▶ TASK DESCRIPTION:
Faithfully repeat each entry below, minus the pictures.

▶ SOURCE DATA:
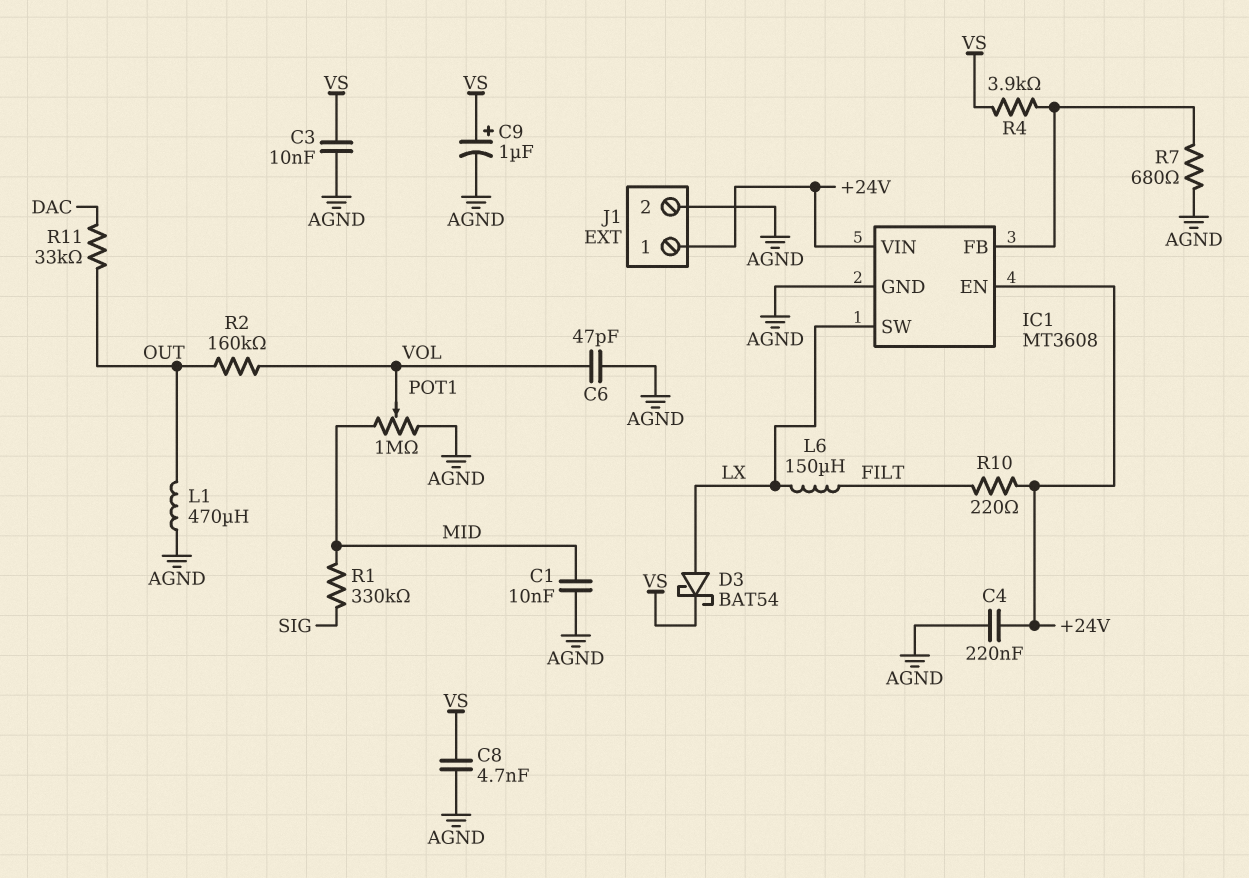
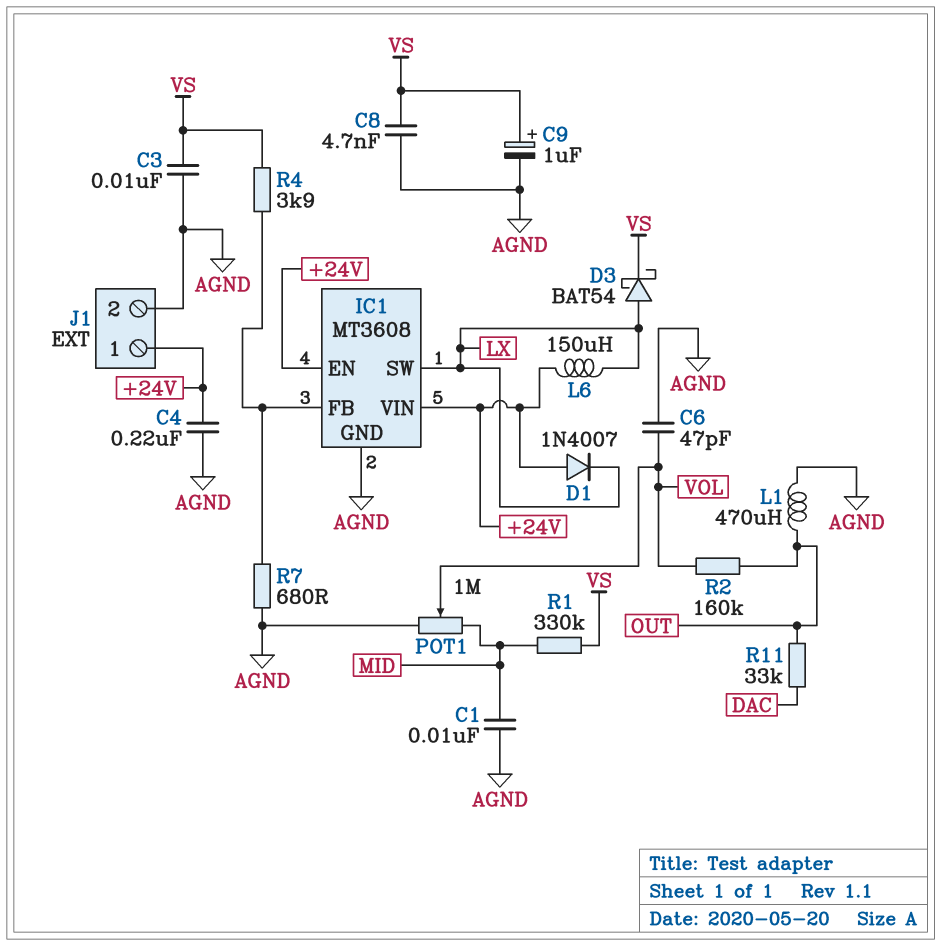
D1: none -> diode 1N4007 (A +24V, K LX)
L6: 150uH (FILT, LX) -> 150uH (+24V, LX)
R1: 330k (MID, SIG) -> 330k (MID, VS)
R10: 220 (+24V, FILT) -> none

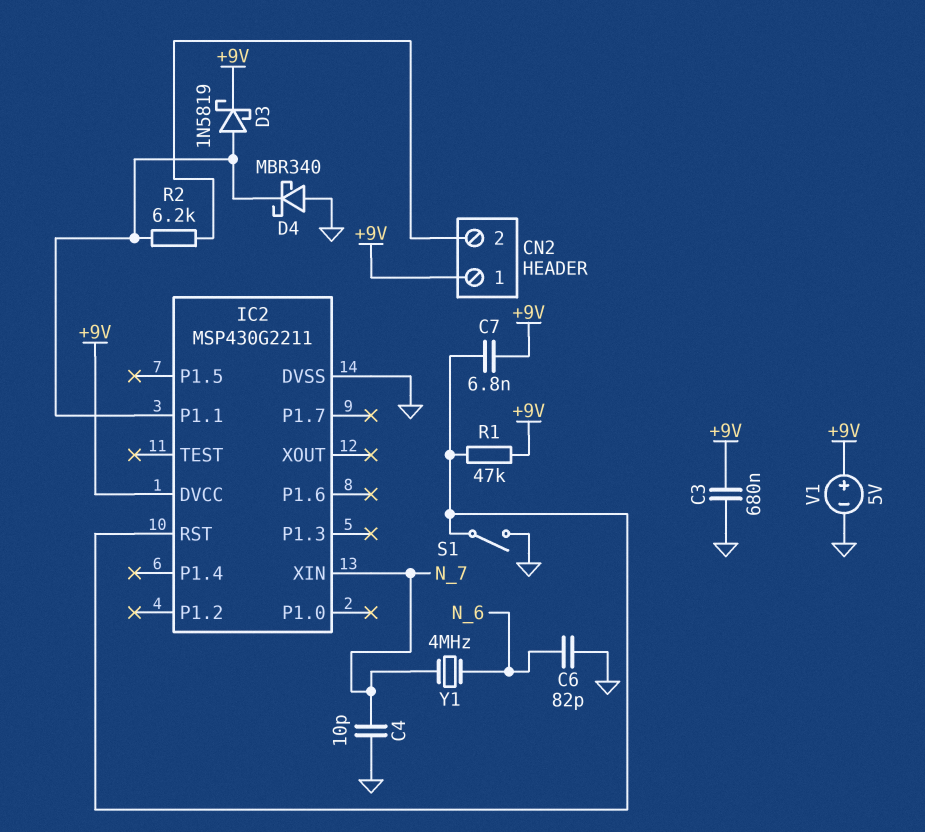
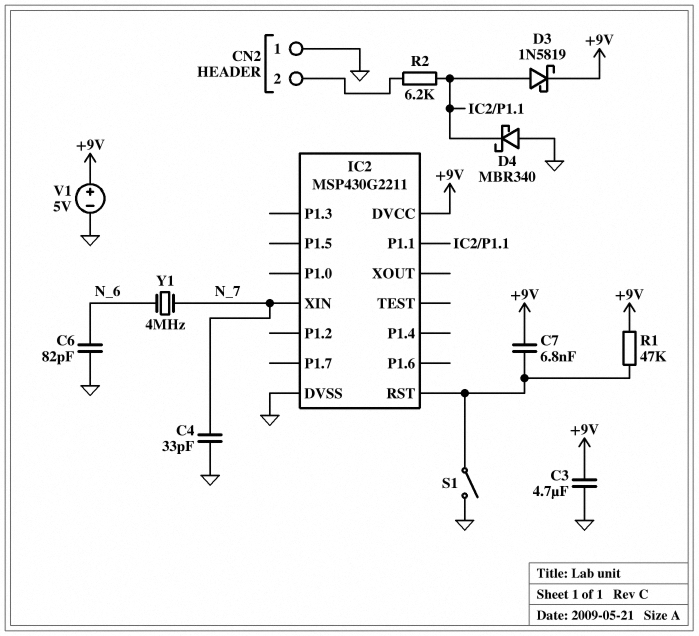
C3: 680nF (+9V, GND) -> 4.7uF (+9V, GND)
C4: 10pF (GND, N_7) -> 33pF (GND, N_7)
CN2 pin 1: +9V -> GND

▶ YOUR RESPONSE:
D1: none -> diode 1N4007 (A +24V, K LX)
L6: 150uH (FILT, LX) -> 150uH (+24V, LX)
R1: 330k (MID, SIG) -> 330k (MID, VS)
R10: 220 (+24V, FILT) -> none

C3: 680nF (+9V, GND) -> 4.7uF (+9V, GND)
C4: 10pF (GND, N_7) -> 33pF (GND, N_7)
CN2 pin 1: +9V -> GND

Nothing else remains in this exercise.